Work to complete: Swap every "gray ellipse" in the entries below for "gray oval" and change nothing else. Leave the picture markers out of your version.

━━━ Given information

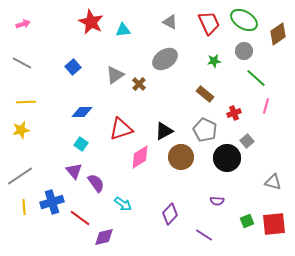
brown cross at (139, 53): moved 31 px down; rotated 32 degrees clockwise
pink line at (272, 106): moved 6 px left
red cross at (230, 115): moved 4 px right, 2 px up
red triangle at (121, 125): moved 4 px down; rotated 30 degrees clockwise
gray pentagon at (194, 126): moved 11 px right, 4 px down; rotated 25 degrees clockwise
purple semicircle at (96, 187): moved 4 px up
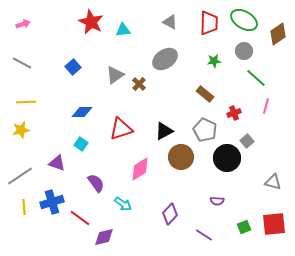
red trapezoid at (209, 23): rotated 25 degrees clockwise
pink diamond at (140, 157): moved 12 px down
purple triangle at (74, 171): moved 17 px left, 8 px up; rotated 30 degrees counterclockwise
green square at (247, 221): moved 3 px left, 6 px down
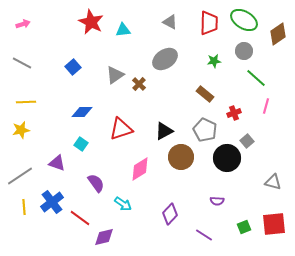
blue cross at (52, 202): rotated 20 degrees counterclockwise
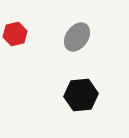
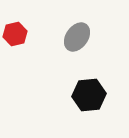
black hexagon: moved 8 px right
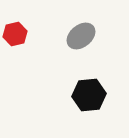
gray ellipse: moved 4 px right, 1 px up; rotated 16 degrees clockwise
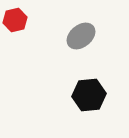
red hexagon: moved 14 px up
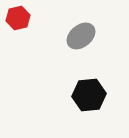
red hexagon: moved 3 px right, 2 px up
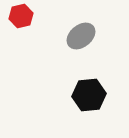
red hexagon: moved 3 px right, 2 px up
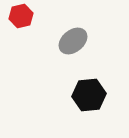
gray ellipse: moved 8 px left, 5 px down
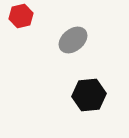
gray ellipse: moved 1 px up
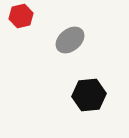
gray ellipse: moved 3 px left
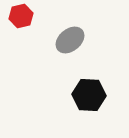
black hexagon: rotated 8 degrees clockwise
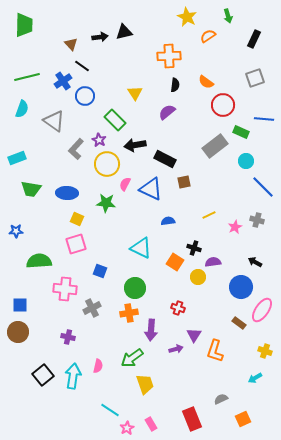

━━━━━━

Task output:
brown cross at (139, 53): moved 31 px down; rotated 32 degrees clockwise
pink line at (272, 106): moved 6 px left
red cross at (230, 115): moved 4 px right, 2 px up
red triangle at (121, 125): moved 4 px down; rotated 30 degrees clockwise
gray pentagon at (194, 126): moved 11 px right, 4 px down; rotated 25 degrees clockwise
purple semicircle at (96, 187): moved 4 px up
red trapezoid at (209, 23): rotated 25 degrees clockwise
pink diamond at (140, 157): moved 12 px down
purple triangle at (74, 171): moved 17 px left, 8 px up; rotated 30 degrees counterclockwise
green square at (247, 221): moved 3 px left, 6 px down
blue cross at (52, 202): rotated 20 degrees counterclockwise
black hexagon: moved 8 px right
gray oval: moved 4 px right, 1 px up; rotated 16 degrees clockwise
red hexagon: moved 14 px up
red hexagon: moved 3 px right, 2 px up
red hexagon: moved 3 px right, 2 px up
gray oval: moved 8 px left, 5 px down
gray oval: moved 1 px up
gray oval: moved 3 px left
black hexagon: rotated 8 degrees clockwise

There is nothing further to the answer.